§ What is needed: When you reach the line containing "IC3 pin PB0: STAT -> ADC" in the entries below, start writing out each line exactly, and stop after the line containing "R8: 120 (GATE, STAT) -> 120 (5V, LED)".

§ Working data:
====
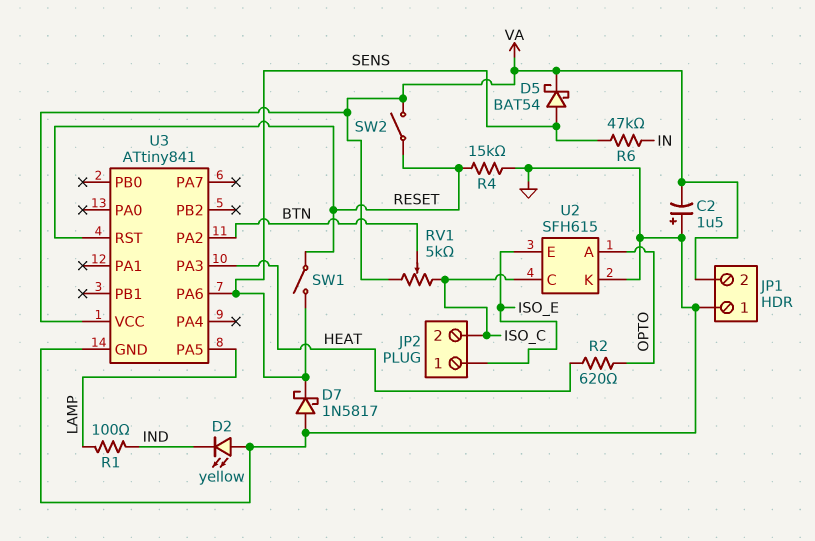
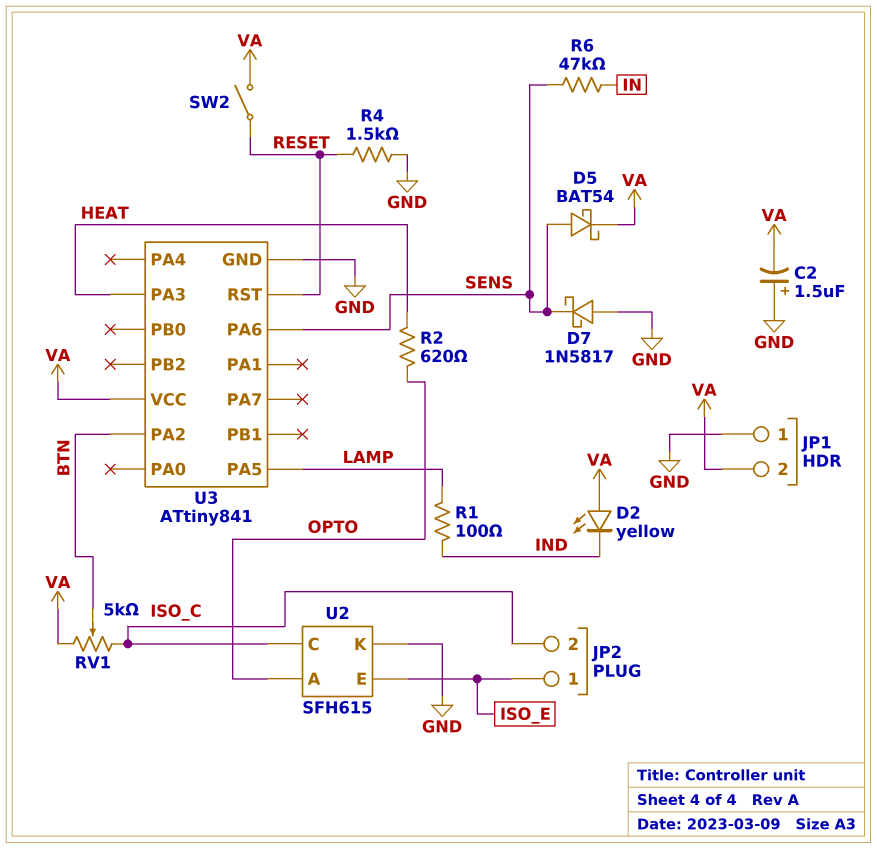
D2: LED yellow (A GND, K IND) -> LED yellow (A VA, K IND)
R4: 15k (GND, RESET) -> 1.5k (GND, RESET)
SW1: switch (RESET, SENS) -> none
====
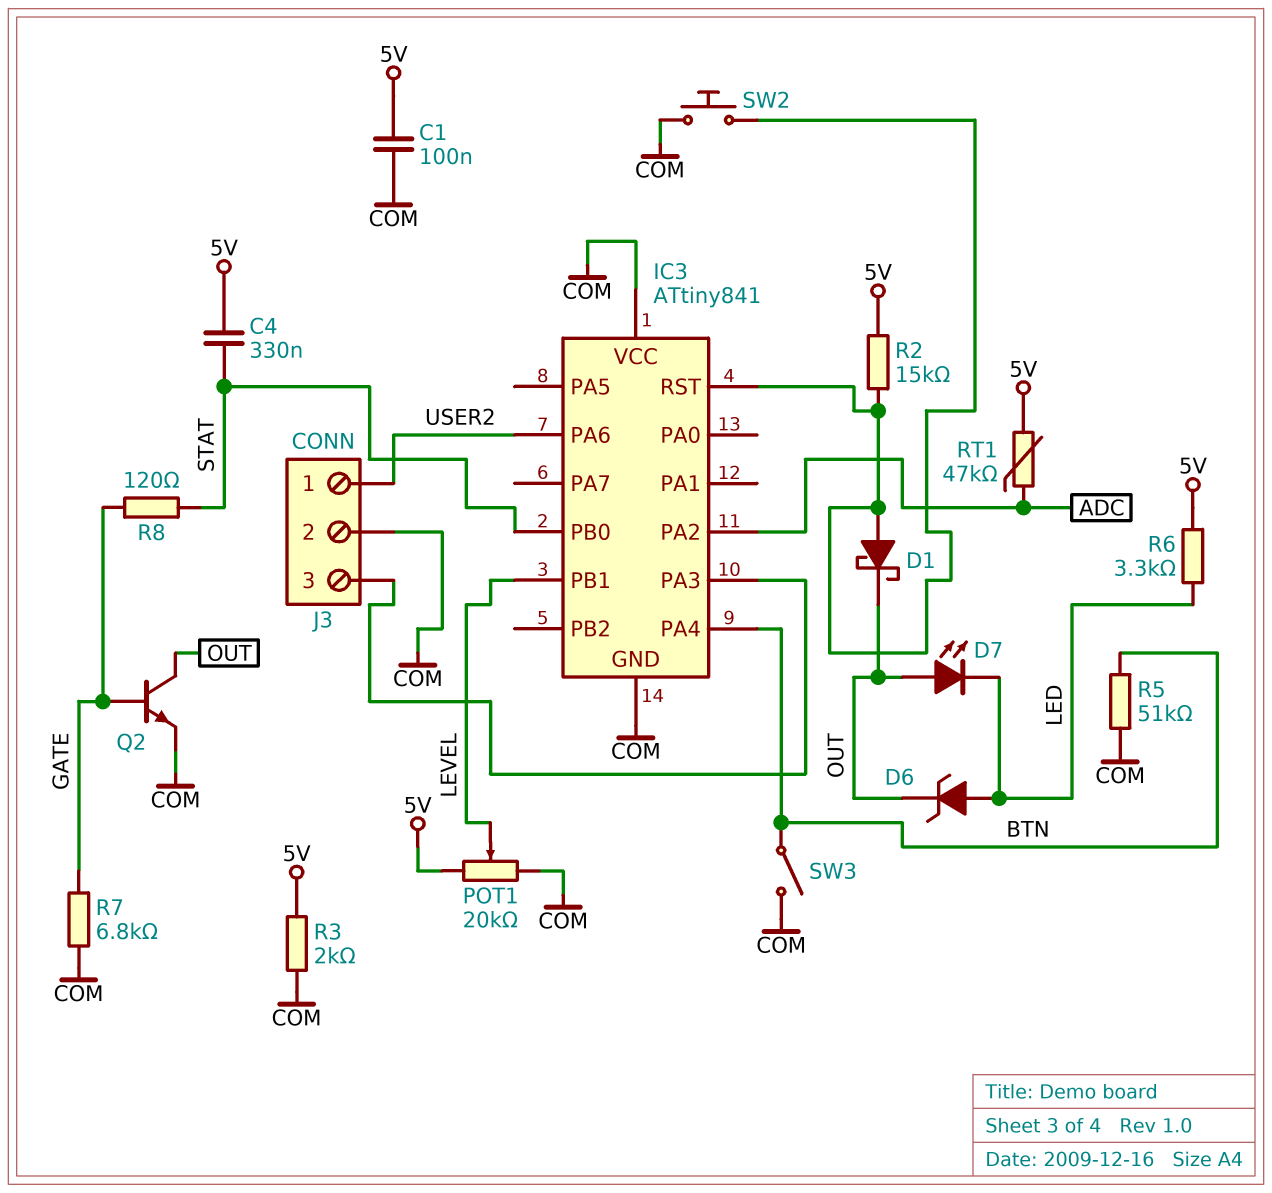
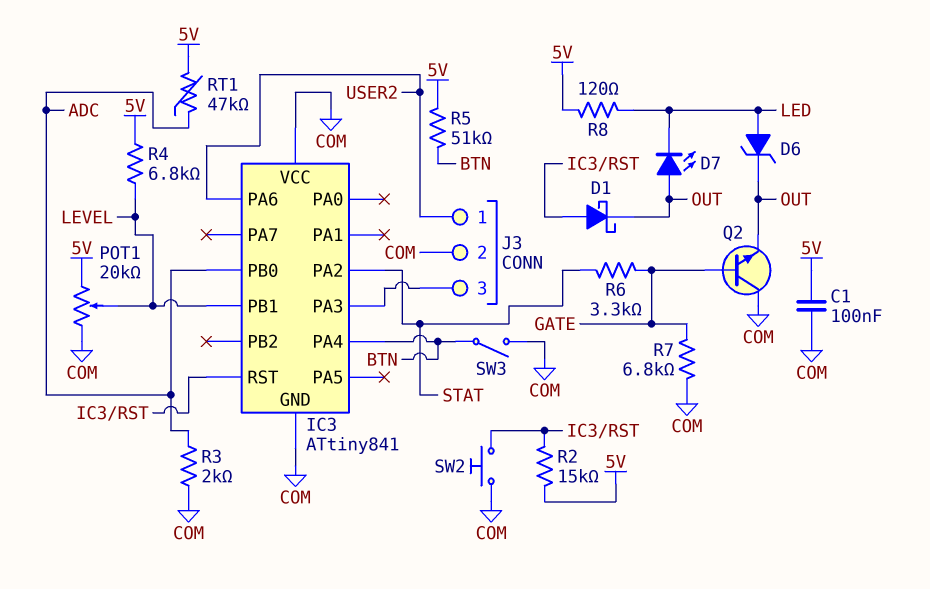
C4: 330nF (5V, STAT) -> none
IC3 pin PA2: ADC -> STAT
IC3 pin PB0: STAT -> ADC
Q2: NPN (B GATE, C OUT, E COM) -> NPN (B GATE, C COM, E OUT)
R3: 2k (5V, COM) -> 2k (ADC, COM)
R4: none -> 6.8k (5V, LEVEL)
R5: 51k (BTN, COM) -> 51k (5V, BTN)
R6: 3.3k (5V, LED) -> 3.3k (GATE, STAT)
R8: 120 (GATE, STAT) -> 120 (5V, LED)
====
§ Solved exercise:
IC3 pin PB0: STAT -> ADC
Q2: NPN (B GATE, C OUT, E COM) -> NPN (B GATE, C COM, E OUT)
R3: 2k (5V, COM) -> 2k (ADC, COM)
R4: none -> 6.8k (5V, LEVEL)
R5: 51k (BTN, COM) -> 51k (5V, BTN)
R6: 3.3k (5V, LED) -> 3.3k (GATE, STAT)
R8: 120 (GATE, STAT) -> 120 (5V, LED)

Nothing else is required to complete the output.